▸ WHAT IS BEING ASKED
Starting at the first entry below, repeat all the data word for word and drop the pictures.

*** Opening EXERCISE DATA ***

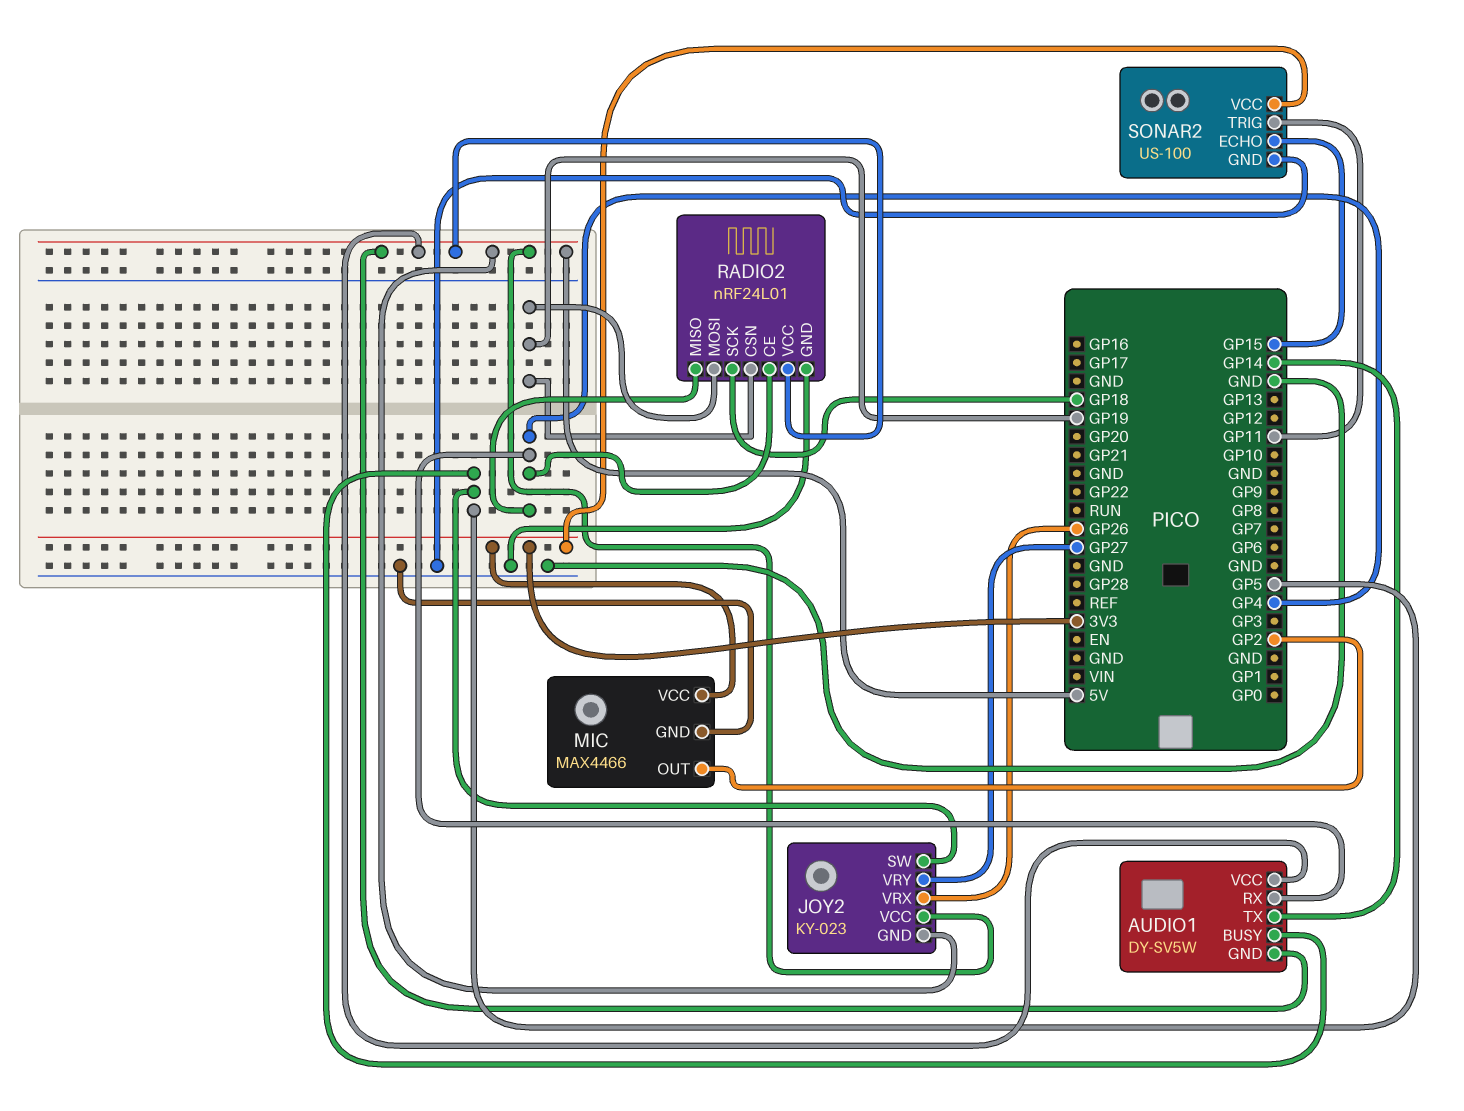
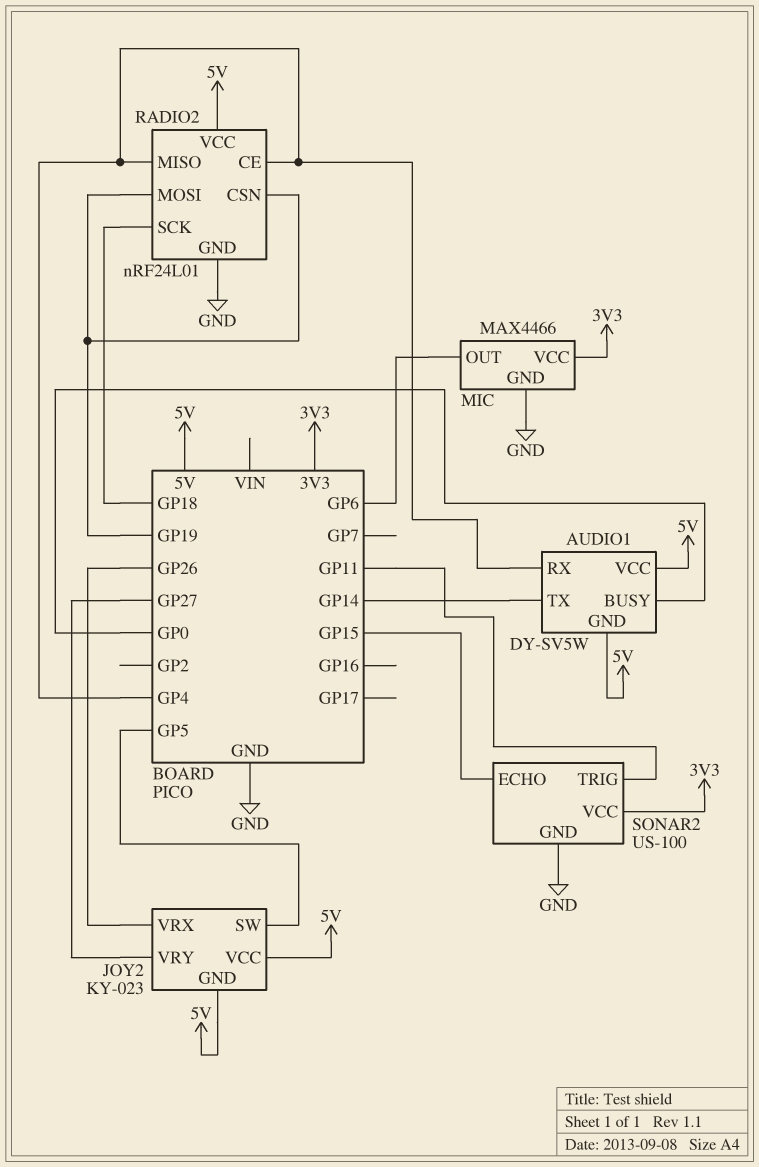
AUDIO1 pin BUSY: GP5 -> GP0
MIC pin OUT: GP2 -> GP6

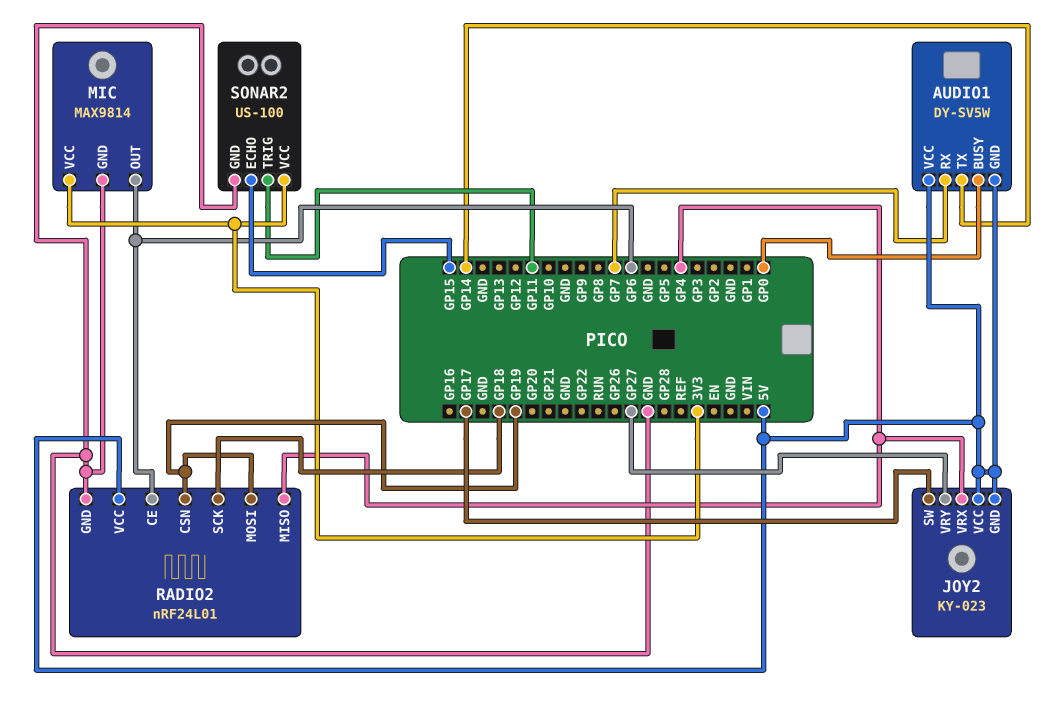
AUDIO1 pin RX: GP4 -> GP7
JOY2 pin SW: GP5 -> GP17
JOY2 pin VRX: GP26 -> GP4
MIC: MAX4466 -> MAX9814
RADIO2 pin CE: GP4 -> GP6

*** Closing EXERCISE DATA ***

▸ RESPONSE TO THIS TASK
AUDIO1 pin BUSY: GP5 -> GP0
MIC pin OUT: GP2 -> GP6

AUDIO1 pin RX: GP4 -> GP7
JOY2 pin SW: GP5 -> GP17
JOY2 pin VRX: GP26 -> GP4
MIC: MAX4466 -> MAX9814
RADIO2 pin CE: GP4 -> GP6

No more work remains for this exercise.